The answer must consist solely of the lines from the one with "red semicircle: (142, 115)" through the last line of the data, copied exactly, with no pictures.

RECORDS FOR THIS TASK: Begin

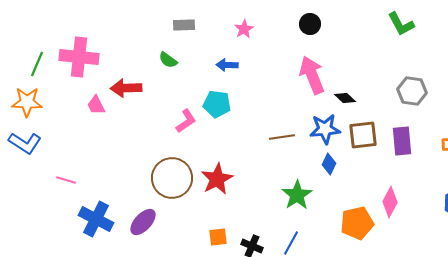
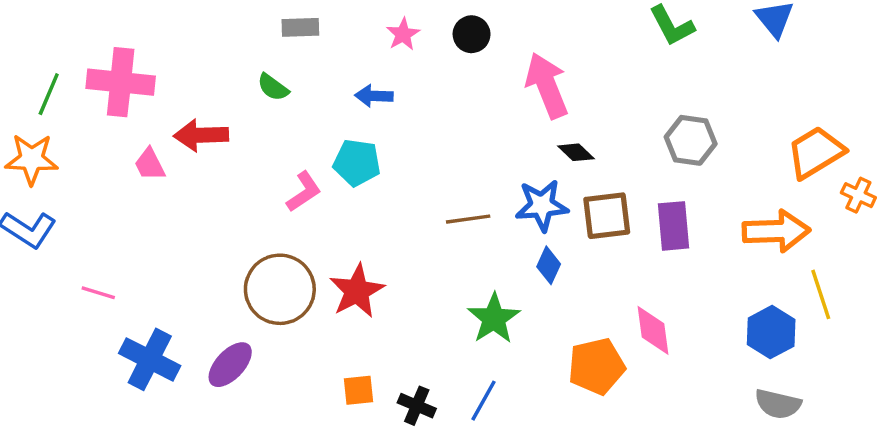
black circle: (310, 24) -> (472, 34), moved
pink arrow: (312, 75) -> (547, 86), moved
pink diamond: (390, 202) -> (653, 330), turned -36

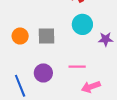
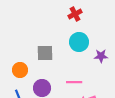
orange circle: (20, 36) -> (20, 70), moved

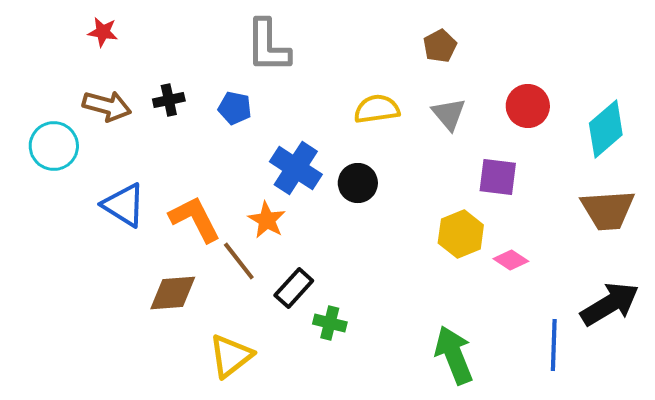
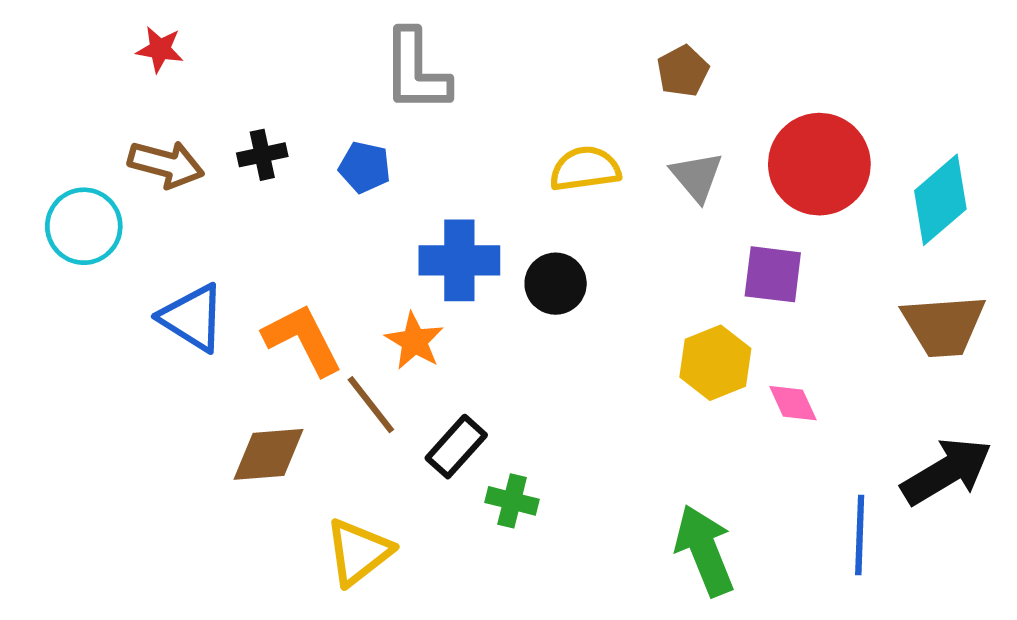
red circle: (528, 106) -> (819, 164), size x1.5
blue cross: (296, 168) -> (459, 260), turned -33
pink diamond: (511, 260) -> (793, 403), turned 32

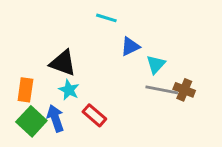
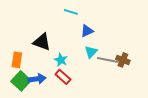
cyan triangle: (156, 64) -> (91, 52), moved
cyan star: (69, 90) -> (61, 60), moved
blue arrow: (55, 118) -> (37, 79), turned 102

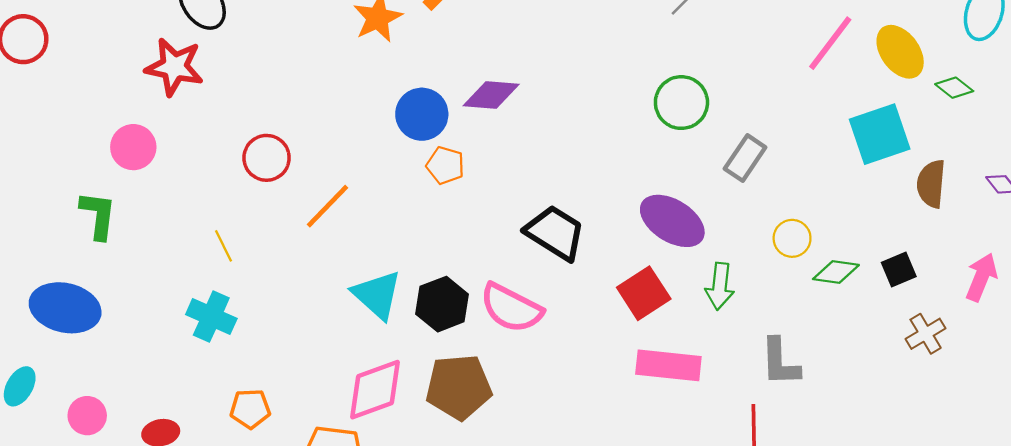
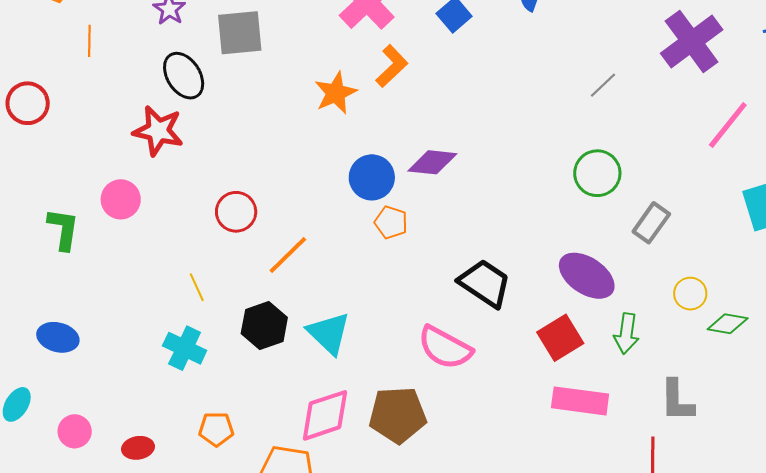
green L-shape: (98, 215) -> (63, 229), moved
black hexagon: (442, 304) -> (264, 325), moved
blue ellipse: (65, 308) -> (58, 337), size x0.7

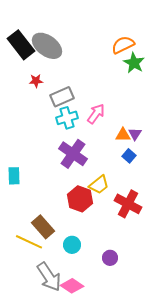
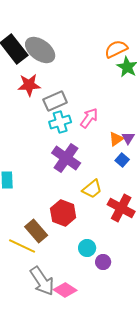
red star: (36, 81) -> (29, 85), size x1.6
orange triangle: (123, 135) -> (116, 139), turned -35
red hexagon: (80, 199) -> (63, 213), moved
cyan circle: (72, 245) -> (87, 248), moved

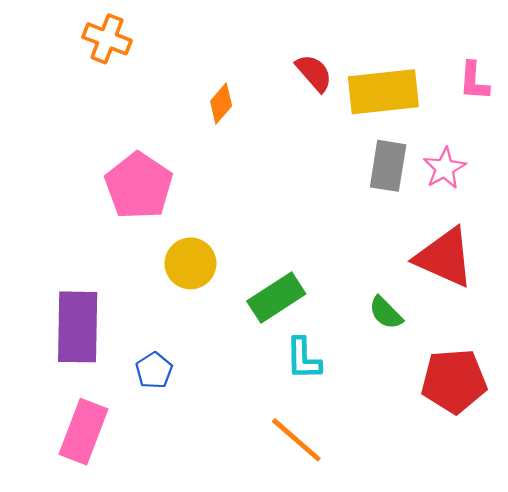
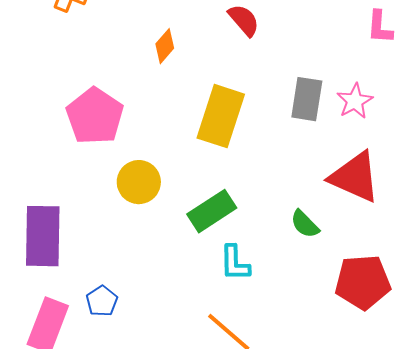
yellow rectangle: (383, 92) -> (221, 116), moved, turned -66
blue pentagon: (154, 370) -> (102, 301), moved

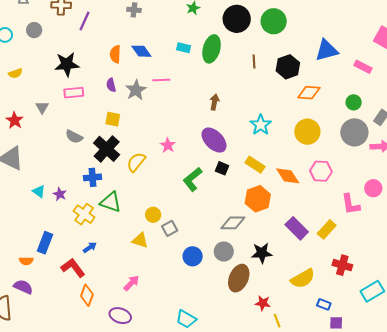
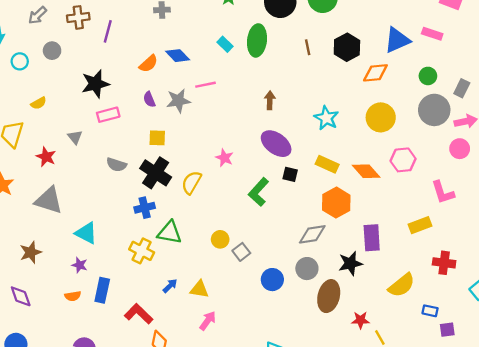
cyan rectangle: (184, 48) -> (225, 44), turned 40
blue triangle: (327, 50) -> (397, 40), moved
orange semicircle: (115, 54) -> (149, 64), turned -126
gray star: (136, 90) -> (178, 101), turned 30
pink circle: (373, 188) -> (460, 149), moved
cyan triangle: (39, 191) -> (86, 233), size x1.5
purple star: (60, 194) -> (80, 265), moved
purple rectangle: (297, 228) -> (372, 238), moved, turned 50
yellow rectangle: (327, 229) -> (420, 225), turned 36
yellow triangle: (140, 240) -> (199, 289), moved
blue arrow: (90, 247) -> (170, 286), moved
orange semicircle: (26, 261) -> (73, 296), moved

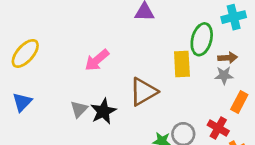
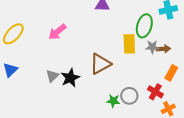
brown arrow: (228, 58) -> (163, 49), moved
pink arrow: (97, 60) -> (57, 32), moved
gray star: (224, 75) -> (152, 47), moved

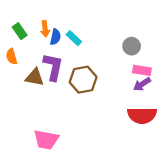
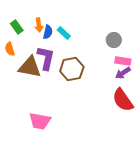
brown triangle: (35, 77) -> (30, 67), size x1.4
red semicircle: (142, 115) -> (123, 100), turned 55

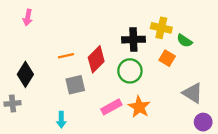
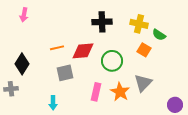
black cross: (133, 40) -> (102, 22), moved
red diamond: (96, 59) -> (83, 51), turned 40
gray triangle: (193, 93) -> (143, 83), moved, turned 42
pink rectangle: (111, 107) -> (96, 92), turned -48

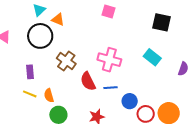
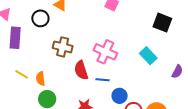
black circle: (40, 36) -> (40, 18), size x0.7
brown cross: (66, 61) -> (63, 47), turned -30
purple rectangle: (30, 72) -> (15, 38), moved, size x1.5

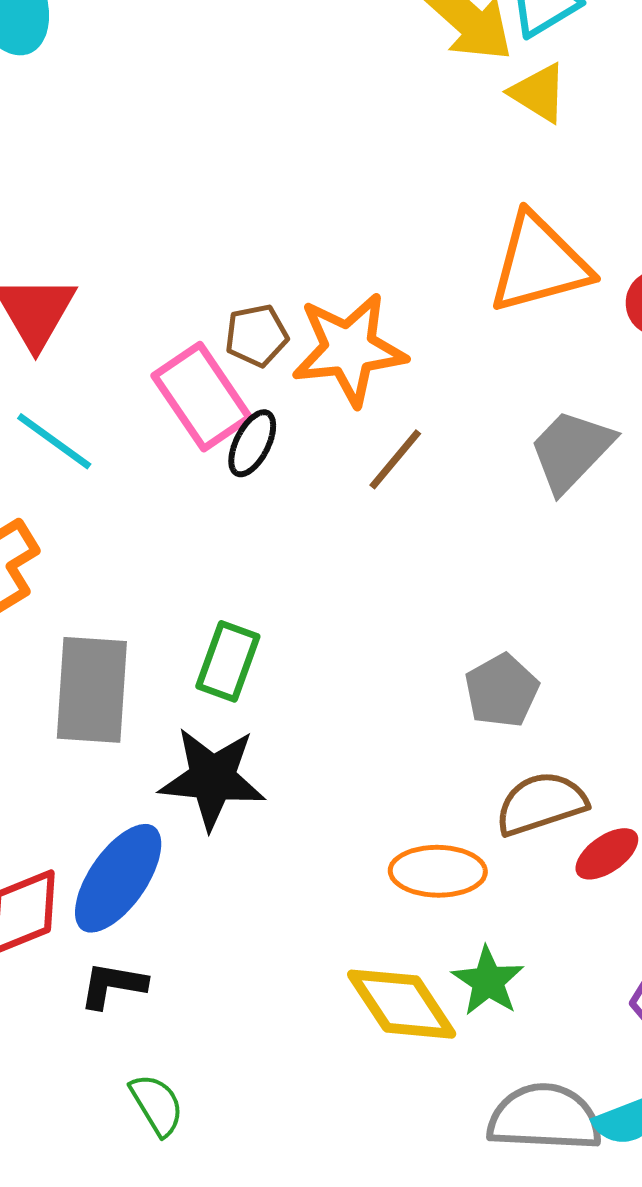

RECORDS FOR THIS TASK: End

_EXPECTED OUTPUT_
red semicircle: (142, 115) -> (123, 100), turned 55

black cross: (133, 40) -> (102, 22), moved
red diamond: (96, 59) -> (83, 51), turned 40
gray triangle: (193, 93) -> (143, 83), moved, turned 42
pink rectangle: (111, 107) -> (96, 92), turned -48

black circle: (40, 36) -> (40, 18), size x0.7
brown cross: (66, 61) -> (63, 47), turned -30
purple rectangle: (30, 72) -> (15, 38), moved, size x1.5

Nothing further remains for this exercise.